TRY IT>
Using the records below, return exactly the lines from the one containing "grey jar: 14 -> 12" through the last, and omit pictures.

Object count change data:
+ + + +

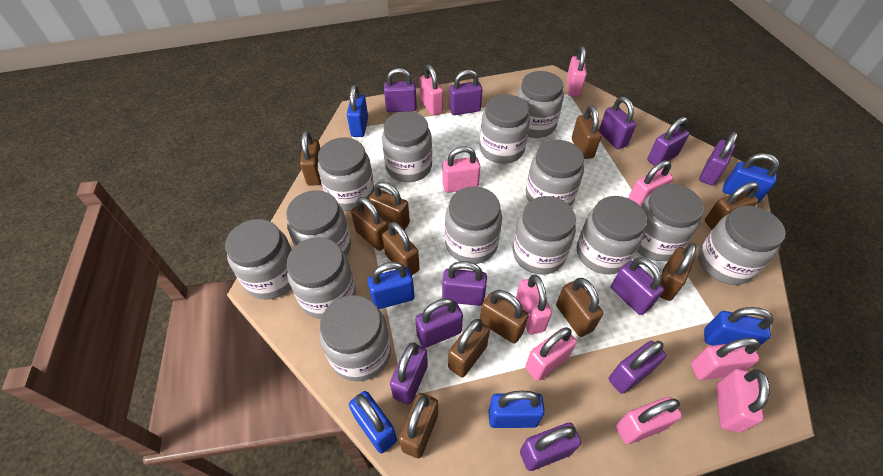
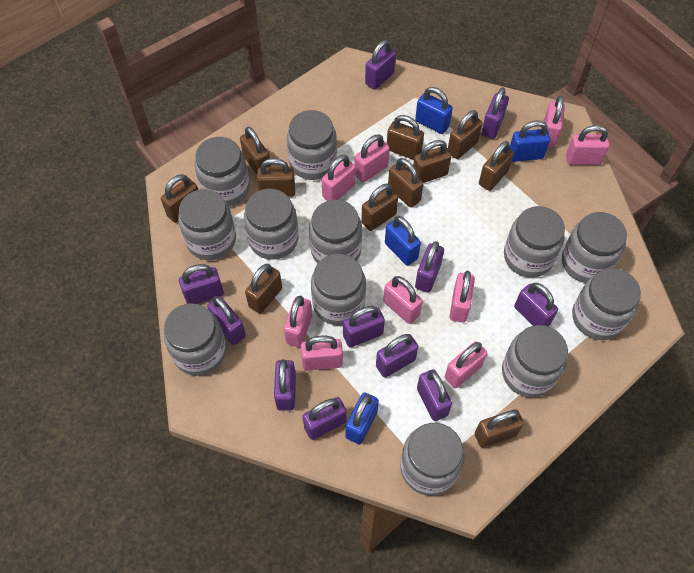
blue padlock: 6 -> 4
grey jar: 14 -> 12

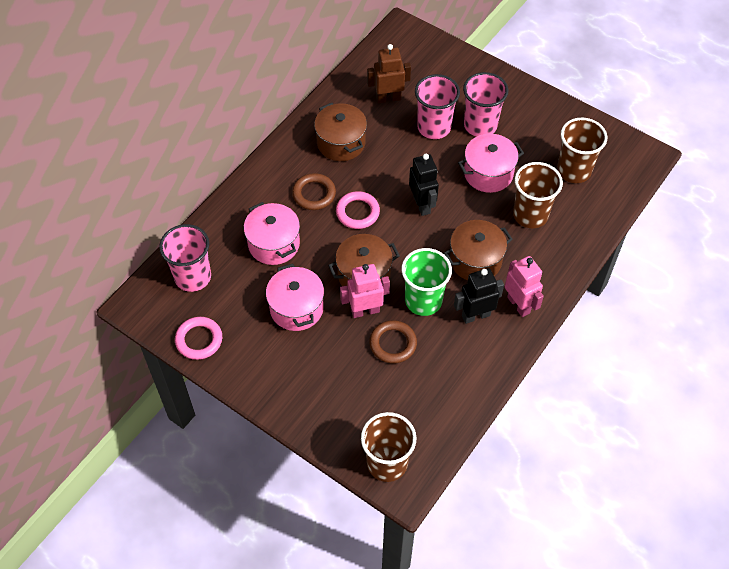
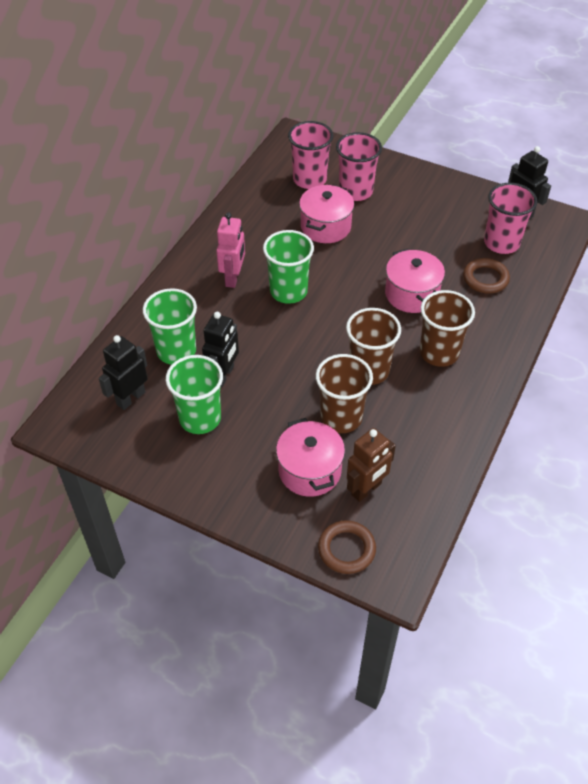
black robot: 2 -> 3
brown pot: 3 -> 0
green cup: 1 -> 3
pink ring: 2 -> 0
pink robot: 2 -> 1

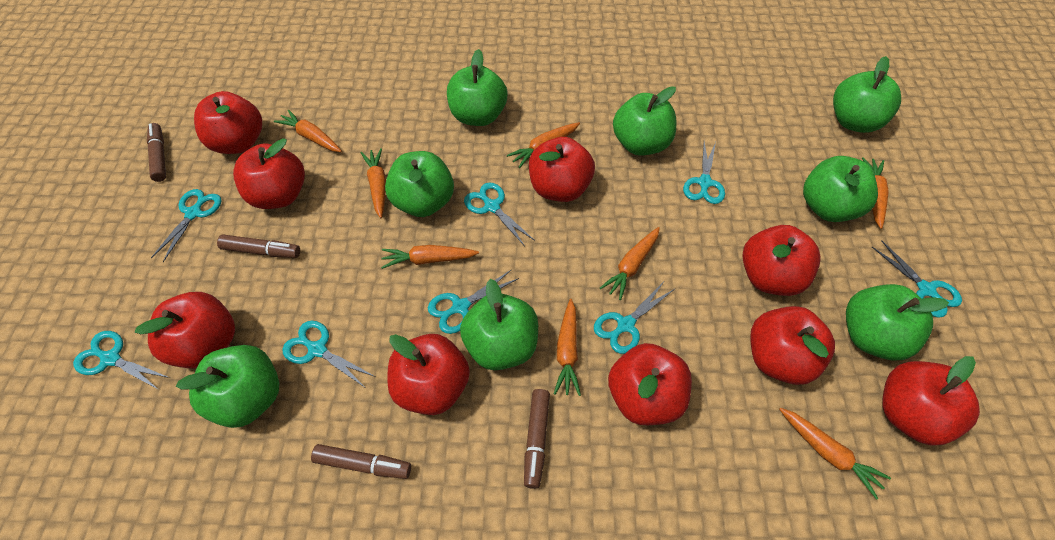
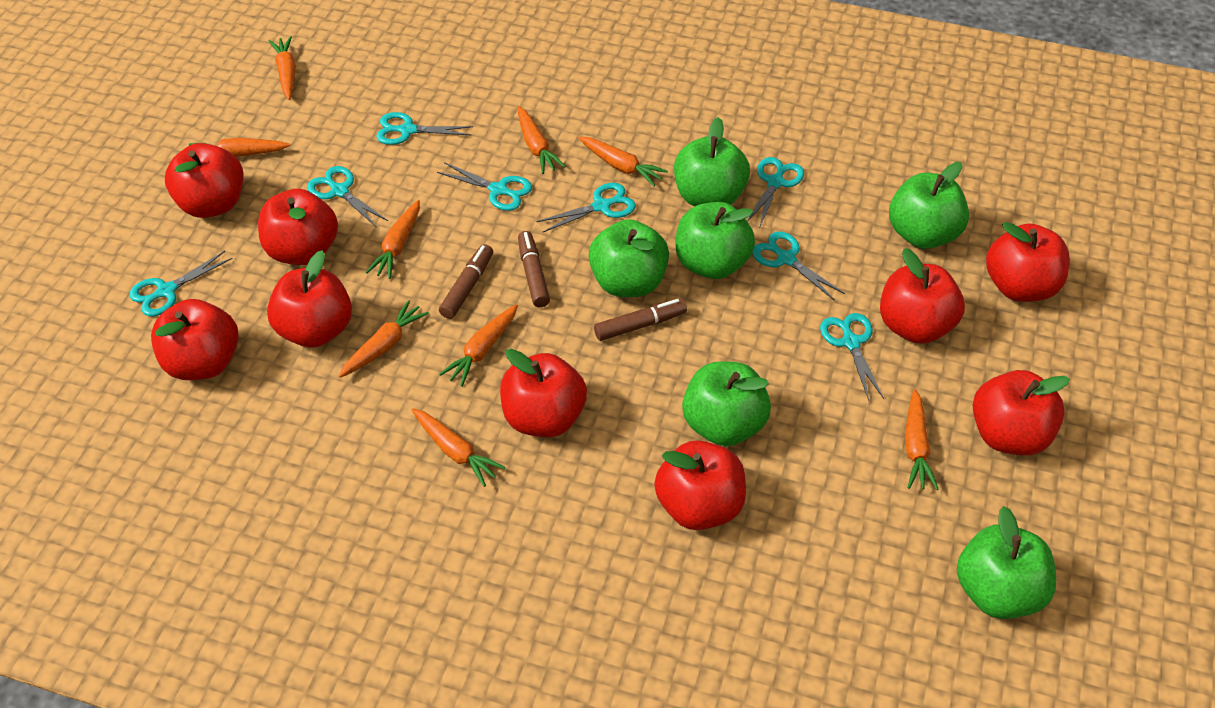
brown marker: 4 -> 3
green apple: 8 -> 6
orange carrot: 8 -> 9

+ + + +

TASK ANSWER>
grey jar: 14 -> 12

black robot: 2 -> 3
brown pot: 3 -> 0
green cup: 1 -> 3
pink ring: 2 -> 0
pink robot: 2 -> 1

brown marker: 4 -> 3
green apple: 8 -> 6
orange carrot: 8 -> 9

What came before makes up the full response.